TASK TO COMPLETE: Transcribe the line containing "U5: NOT (in" and every line after it, exactly, through the end of the records.

MATERIAL PROVIDED:

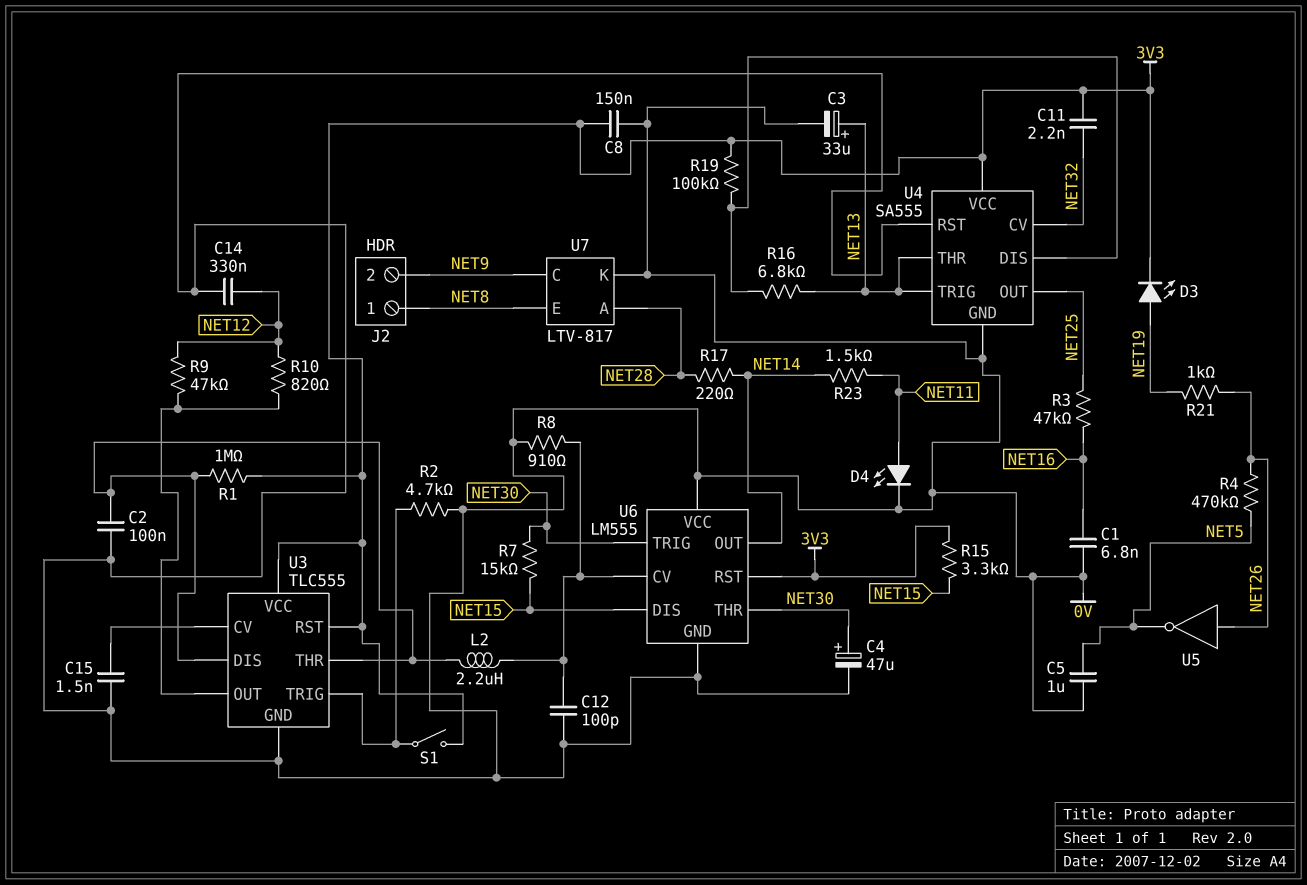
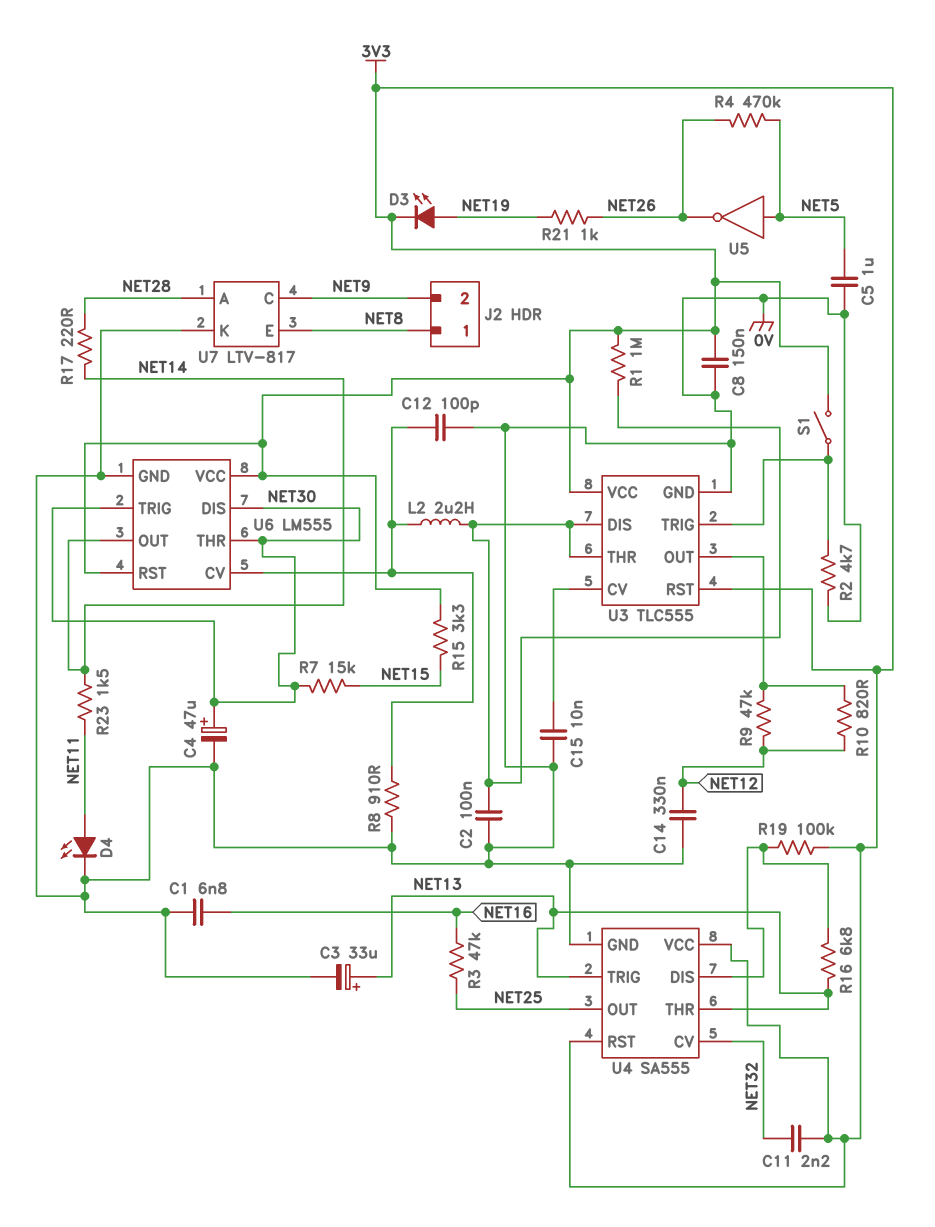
C15: 1.5nF (0V, U3/CV) -> 10nF (0V, U3/CV)
U4 pin RST: 0V -> 3V3
U5: NOT (in NET26, out NET5) -> NOT (in NET5, out NET26)
U6 pin DIS: NET15 -> NET30
U6 pin VCC: 0V -> 3V3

RESPONSE BOX:
U5: NOT (in NET26, out NET5) -> NOT (in NET5, out NET26)
U6 pin DIS: NET15 -> NET30
U6 pin VCC: 0V -> 3V3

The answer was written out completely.